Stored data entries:
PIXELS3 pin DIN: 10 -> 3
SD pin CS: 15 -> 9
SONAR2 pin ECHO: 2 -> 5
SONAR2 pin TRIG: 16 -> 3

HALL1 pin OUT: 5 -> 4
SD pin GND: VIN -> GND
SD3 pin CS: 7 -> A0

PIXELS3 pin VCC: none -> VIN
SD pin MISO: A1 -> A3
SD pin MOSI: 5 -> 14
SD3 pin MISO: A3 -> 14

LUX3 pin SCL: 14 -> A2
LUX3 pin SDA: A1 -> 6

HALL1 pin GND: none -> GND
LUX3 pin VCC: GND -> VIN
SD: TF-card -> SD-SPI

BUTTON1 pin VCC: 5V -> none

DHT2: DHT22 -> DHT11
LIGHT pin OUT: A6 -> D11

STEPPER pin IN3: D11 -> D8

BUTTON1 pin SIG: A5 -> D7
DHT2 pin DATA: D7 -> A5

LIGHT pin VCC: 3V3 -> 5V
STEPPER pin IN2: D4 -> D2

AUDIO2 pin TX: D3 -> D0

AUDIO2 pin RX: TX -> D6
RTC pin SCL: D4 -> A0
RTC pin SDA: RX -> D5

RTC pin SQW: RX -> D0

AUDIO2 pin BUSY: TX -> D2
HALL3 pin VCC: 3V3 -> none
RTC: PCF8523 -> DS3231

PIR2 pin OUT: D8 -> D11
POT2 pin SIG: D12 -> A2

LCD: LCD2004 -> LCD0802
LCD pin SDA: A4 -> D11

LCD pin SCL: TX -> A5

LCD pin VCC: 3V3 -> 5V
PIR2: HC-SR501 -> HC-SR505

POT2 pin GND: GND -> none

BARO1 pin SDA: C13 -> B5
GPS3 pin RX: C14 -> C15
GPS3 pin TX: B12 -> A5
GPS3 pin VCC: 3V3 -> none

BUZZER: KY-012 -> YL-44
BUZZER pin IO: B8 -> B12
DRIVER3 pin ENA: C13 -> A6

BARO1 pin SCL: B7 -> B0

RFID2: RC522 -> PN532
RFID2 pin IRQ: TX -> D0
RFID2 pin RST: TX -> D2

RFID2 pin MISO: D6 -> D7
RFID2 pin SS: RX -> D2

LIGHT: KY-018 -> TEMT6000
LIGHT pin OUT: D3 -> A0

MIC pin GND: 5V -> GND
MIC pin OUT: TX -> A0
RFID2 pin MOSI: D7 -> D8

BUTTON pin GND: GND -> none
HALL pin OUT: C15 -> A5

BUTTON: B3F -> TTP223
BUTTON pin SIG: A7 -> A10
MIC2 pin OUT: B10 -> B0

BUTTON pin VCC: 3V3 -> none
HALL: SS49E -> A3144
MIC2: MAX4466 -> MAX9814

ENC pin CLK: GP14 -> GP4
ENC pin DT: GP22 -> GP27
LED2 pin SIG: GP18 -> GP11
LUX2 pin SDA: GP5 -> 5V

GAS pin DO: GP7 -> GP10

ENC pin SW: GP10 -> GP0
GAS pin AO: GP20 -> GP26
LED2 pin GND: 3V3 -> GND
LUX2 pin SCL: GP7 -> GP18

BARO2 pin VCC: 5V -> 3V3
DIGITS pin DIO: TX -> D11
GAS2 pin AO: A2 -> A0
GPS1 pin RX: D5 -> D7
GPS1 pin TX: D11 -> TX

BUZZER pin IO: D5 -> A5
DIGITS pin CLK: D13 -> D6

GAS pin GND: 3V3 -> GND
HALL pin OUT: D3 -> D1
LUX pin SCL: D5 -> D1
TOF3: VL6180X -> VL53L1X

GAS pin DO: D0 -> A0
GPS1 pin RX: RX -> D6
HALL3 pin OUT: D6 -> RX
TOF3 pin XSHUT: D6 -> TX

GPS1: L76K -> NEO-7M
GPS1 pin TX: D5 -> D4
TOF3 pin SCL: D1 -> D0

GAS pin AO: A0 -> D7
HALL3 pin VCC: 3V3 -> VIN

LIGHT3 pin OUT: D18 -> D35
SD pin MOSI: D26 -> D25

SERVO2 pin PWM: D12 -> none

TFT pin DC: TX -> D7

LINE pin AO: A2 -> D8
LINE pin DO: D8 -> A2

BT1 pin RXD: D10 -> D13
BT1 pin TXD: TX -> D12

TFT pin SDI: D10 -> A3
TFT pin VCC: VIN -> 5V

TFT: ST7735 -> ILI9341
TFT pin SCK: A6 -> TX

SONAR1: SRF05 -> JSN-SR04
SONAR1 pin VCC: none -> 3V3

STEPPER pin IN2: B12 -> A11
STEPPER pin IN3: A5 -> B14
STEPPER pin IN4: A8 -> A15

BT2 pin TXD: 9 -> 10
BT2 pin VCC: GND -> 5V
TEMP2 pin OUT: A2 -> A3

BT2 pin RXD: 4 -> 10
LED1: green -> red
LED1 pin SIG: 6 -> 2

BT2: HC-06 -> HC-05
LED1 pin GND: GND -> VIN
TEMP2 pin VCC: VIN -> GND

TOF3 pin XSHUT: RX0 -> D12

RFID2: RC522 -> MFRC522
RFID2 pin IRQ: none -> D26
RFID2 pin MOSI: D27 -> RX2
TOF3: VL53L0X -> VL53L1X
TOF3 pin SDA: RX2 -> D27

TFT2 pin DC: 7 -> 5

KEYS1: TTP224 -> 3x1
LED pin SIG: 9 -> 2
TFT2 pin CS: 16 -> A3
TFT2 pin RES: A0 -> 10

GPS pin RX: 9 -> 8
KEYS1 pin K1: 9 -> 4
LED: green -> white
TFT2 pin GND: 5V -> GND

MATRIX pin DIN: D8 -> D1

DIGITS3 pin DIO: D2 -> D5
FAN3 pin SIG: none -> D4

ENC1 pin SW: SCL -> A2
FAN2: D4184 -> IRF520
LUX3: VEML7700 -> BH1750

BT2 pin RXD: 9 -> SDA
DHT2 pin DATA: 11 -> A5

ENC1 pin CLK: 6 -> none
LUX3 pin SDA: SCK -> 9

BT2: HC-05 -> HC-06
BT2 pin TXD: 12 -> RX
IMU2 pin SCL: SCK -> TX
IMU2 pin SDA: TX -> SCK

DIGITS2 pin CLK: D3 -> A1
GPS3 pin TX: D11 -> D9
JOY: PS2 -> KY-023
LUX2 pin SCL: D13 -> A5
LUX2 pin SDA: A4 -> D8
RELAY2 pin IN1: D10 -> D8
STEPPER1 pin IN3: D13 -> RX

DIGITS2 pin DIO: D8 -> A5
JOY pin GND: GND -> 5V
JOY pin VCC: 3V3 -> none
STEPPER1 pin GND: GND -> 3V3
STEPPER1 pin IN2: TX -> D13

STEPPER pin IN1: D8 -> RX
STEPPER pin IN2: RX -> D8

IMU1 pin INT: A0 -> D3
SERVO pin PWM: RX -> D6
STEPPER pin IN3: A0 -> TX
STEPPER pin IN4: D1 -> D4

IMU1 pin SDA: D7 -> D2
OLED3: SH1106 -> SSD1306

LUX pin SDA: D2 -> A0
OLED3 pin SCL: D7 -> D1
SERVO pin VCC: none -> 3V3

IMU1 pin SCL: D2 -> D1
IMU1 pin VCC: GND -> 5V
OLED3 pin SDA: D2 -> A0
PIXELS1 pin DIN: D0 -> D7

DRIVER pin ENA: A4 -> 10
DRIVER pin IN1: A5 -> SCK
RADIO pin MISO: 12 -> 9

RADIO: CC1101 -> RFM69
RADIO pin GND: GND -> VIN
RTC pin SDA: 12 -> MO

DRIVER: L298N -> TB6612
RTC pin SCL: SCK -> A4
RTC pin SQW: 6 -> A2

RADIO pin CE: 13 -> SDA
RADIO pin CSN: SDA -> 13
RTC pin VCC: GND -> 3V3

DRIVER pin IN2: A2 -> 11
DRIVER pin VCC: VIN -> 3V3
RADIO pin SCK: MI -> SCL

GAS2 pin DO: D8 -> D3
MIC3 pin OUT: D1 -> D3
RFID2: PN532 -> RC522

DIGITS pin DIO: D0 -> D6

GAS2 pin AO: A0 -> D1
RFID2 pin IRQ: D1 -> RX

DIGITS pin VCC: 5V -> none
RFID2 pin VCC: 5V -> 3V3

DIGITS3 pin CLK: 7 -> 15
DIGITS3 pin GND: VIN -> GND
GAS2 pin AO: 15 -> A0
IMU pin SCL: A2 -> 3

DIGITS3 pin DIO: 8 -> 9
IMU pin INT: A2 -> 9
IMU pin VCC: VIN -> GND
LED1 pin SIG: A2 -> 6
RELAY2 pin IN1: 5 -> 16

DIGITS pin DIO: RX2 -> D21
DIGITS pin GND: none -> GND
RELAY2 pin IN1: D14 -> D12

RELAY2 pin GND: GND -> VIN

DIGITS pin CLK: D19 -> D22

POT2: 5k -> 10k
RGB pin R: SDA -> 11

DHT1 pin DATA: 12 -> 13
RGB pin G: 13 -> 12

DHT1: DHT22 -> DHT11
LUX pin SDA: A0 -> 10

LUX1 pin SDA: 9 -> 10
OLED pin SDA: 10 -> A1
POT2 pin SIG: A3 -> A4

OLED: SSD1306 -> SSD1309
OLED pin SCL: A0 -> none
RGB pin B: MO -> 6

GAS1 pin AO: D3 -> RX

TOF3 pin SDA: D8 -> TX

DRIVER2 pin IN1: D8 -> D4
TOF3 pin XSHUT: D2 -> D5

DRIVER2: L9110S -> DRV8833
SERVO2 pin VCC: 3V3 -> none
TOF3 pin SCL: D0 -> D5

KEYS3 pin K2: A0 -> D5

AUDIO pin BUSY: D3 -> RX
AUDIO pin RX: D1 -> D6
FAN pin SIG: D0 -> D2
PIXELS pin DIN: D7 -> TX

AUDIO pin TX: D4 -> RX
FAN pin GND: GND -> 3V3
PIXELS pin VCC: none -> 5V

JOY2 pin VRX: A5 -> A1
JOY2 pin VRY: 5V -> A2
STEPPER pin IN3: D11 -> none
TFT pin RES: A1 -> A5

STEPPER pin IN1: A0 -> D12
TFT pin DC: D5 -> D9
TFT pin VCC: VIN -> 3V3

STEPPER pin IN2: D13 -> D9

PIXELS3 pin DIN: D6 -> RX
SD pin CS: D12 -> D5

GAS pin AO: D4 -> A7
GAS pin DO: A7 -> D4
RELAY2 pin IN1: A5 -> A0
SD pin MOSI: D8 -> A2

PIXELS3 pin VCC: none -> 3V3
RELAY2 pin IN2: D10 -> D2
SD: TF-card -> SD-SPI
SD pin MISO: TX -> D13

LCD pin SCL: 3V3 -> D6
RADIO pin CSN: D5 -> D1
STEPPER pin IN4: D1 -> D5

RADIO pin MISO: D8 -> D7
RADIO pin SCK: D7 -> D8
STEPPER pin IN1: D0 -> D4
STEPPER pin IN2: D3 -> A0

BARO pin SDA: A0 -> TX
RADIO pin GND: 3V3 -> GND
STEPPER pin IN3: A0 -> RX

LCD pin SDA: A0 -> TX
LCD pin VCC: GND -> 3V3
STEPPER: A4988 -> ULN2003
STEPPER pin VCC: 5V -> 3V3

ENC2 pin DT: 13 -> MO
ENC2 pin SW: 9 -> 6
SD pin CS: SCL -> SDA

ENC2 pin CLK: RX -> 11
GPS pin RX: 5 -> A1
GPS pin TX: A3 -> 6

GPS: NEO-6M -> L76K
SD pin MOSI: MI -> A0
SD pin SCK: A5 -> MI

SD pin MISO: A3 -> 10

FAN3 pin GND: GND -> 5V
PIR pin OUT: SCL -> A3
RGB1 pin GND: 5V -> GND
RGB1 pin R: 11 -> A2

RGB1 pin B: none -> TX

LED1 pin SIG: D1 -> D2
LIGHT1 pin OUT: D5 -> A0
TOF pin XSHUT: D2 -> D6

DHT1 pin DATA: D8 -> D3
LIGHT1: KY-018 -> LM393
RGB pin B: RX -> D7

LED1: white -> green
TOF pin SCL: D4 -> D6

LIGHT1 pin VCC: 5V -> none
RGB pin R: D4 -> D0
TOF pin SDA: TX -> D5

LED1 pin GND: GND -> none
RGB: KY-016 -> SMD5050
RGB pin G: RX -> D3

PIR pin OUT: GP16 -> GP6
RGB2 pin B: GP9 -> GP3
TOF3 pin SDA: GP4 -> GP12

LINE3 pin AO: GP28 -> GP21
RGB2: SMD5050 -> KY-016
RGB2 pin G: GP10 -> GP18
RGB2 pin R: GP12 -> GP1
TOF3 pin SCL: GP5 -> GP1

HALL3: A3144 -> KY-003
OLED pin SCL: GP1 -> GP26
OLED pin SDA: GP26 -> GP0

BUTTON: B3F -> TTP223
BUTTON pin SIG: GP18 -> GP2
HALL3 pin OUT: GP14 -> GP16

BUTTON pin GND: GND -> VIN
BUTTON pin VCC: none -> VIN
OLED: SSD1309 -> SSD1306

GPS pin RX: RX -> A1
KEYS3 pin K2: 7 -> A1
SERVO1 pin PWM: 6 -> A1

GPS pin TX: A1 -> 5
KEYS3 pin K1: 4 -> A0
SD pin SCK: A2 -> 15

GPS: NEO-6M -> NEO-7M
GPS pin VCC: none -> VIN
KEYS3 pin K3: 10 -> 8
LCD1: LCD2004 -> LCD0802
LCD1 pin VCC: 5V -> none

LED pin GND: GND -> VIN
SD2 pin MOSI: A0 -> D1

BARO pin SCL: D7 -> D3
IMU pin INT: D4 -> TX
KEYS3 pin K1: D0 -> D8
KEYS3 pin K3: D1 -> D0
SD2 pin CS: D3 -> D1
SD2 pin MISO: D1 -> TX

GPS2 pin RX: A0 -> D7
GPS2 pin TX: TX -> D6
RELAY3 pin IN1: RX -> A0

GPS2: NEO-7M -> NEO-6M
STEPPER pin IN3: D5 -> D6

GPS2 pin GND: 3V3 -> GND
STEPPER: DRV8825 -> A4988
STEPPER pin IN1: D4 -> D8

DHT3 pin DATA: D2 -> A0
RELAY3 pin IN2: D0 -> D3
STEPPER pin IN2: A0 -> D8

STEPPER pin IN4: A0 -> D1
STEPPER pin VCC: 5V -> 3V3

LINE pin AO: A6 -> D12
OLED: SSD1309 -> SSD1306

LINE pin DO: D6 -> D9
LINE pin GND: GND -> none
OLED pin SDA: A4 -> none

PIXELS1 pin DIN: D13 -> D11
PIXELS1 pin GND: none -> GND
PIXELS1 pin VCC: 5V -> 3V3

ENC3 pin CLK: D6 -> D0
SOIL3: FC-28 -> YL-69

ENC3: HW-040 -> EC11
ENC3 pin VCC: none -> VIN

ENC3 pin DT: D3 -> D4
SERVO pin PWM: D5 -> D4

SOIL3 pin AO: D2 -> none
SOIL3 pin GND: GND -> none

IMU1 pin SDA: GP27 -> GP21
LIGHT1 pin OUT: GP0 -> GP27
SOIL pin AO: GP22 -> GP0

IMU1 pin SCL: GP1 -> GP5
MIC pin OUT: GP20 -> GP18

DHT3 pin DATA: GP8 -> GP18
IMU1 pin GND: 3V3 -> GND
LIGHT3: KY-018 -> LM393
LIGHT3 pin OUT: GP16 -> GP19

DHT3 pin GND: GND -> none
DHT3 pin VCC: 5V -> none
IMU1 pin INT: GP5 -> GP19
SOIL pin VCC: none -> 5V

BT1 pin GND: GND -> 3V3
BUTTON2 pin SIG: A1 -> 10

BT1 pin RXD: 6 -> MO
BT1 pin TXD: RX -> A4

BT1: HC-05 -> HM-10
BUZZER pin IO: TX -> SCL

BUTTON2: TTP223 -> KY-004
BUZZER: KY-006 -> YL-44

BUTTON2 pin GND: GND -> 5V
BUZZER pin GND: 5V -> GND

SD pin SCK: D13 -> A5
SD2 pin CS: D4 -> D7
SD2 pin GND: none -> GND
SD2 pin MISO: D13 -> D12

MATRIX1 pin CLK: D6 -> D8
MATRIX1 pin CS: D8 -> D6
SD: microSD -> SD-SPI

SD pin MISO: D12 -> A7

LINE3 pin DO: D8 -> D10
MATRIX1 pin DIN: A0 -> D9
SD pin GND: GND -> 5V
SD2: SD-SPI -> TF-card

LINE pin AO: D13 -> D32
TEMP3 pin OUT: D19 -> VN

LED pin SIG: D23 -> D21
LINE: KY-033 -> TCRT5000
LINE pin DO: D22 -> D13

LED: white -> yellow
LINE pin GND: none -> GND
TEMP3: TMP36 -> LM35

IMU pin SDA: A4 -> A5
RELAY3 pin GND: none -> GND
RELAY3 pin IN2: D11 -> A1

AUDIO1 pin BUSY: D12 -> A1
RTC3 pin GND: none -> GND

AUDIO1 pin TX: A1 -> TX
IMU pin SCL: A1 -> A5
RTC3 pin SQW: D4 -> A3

> Task
What is needed is an exact copy of the lines above, from the one containing "RELAY2 pin IN1: A5 -> A0" through the one containing "GPS pin TX: A3 -> 6", with nothing added.

> Task result
RELAY2 pin IN1: A5 -> A0
SD pin MOSI: D8 -> A2

PIXELS3 pin VCC: none -> 3V3
RELAY2 pin IN2: D10 -> D2
SD: TF-card -> SD-SPI
SD pin MISO: TX -> D13

LCD pin SCL: 3V3 -> D6
RADIO pin CSN: D5 -> D1
STEPPER pin IN4: D1 -> D5

RADIO pin MISO: D8 -> D7
RADIO pin SCK: D7 -> D8
STEPPER pin IN1: D0 -> D4
STEPPER pin IN2: D3 -> A0

BARO pin SDA: A0 -> TX
RADIO pin GND: 3V3 -> GND
STEPPER pin IN3: A0 -> RX

LCD pin SDA: A0 -> TX
LCD pin VCC: GND -> 3V3
STEPPER: A4988 -> ULN2003
STEPPER pin VCC: 5V -> 3V3

ENC2 pin DT: 13 -> MO
ENC2 pin SW: 9 -> 6
SD pin CS: SCL -> SDA

ENC2 pin CLK: RX -> 11
GPS pin RX: 5 -> A1
GPS pin TX: A3 -> 6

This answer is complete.